- _Work task_
For the listing below, print exactly the lines from the line with "pink brick H7" to the line with "brown cone R4", both included, and nothing beyond them.

- _The records_

++++++++++++++++++++

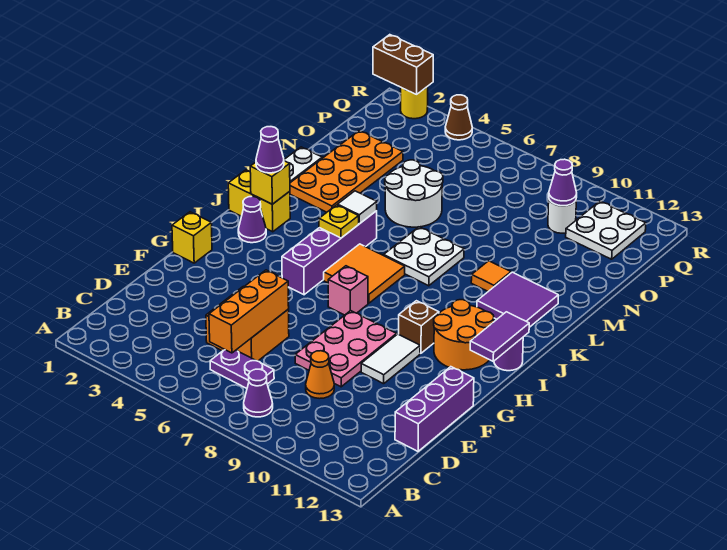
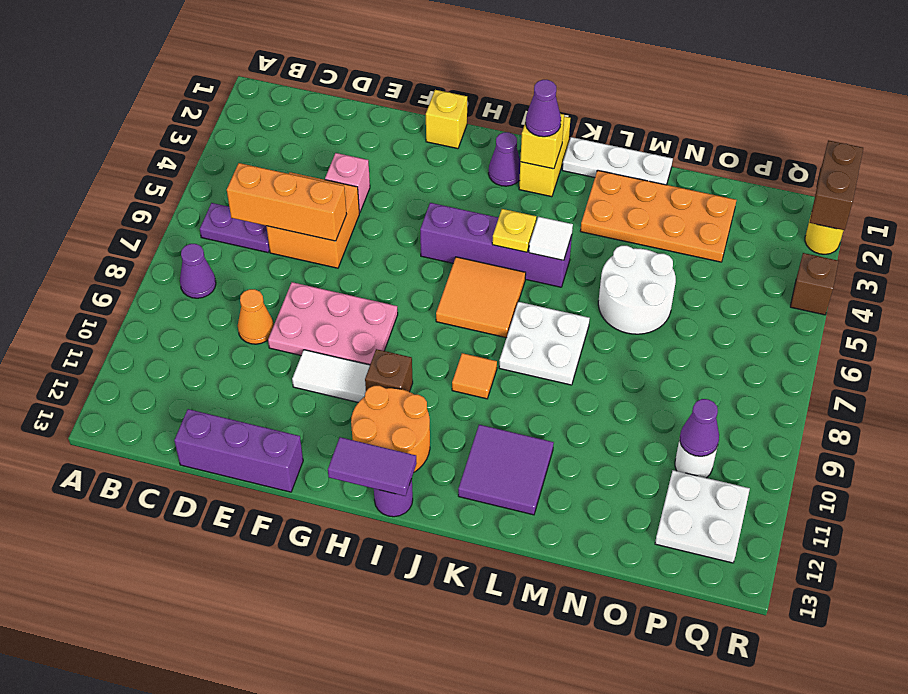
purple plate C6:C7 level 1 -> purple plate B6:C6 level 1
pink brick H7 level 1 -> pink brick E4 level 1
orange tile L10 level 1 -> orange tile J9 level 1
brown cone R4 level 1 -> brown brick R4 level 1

++++++++++++++++++++

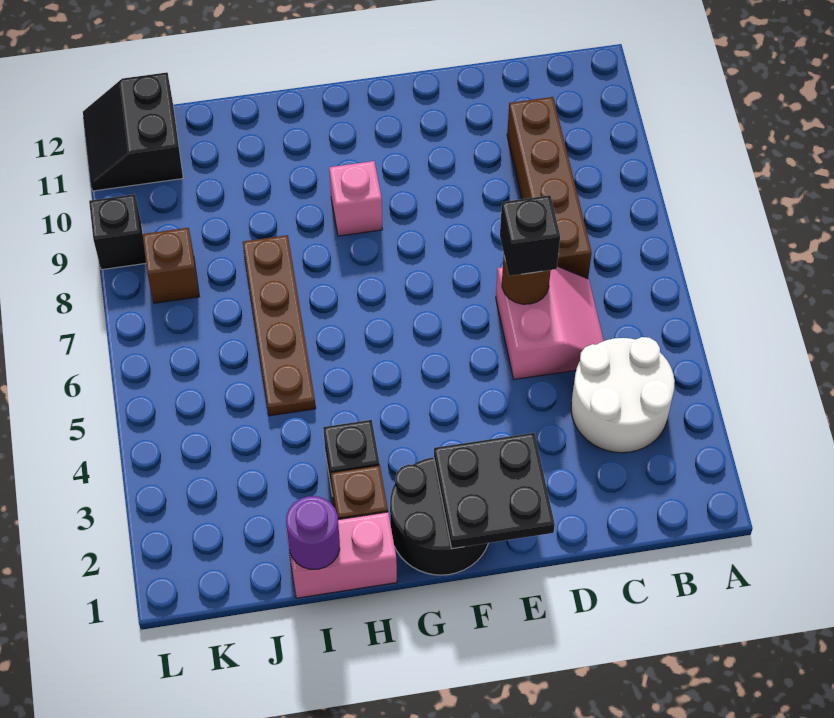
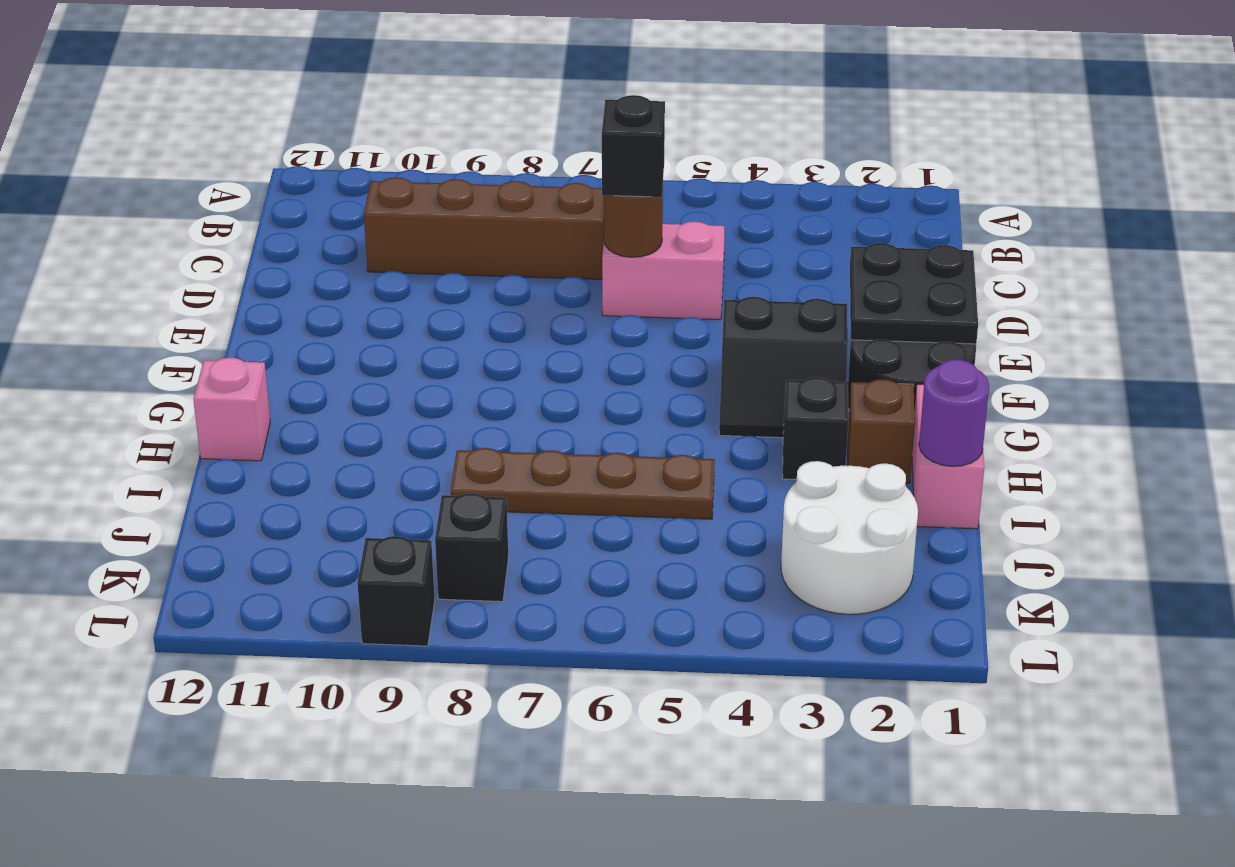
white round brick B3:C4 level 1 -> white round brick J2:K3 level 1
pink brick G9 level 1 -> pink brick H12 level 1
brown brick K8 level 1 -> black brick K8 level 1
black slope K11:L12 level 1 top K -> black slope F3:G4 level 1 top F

++++++++++++++++++++

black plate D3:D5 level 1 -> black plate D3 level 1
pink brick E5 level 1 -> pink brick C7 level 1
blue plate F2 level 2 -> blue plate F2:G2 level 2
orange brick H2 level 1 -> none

++++++++++++++++++++

- _Written reply_
pink brick H7 level 1 -> pink brick E4 level 1
orange tile L10 level 1 -> orange tile J9 level 1
brown cone R4 level 1 -> brown brick R4 level 1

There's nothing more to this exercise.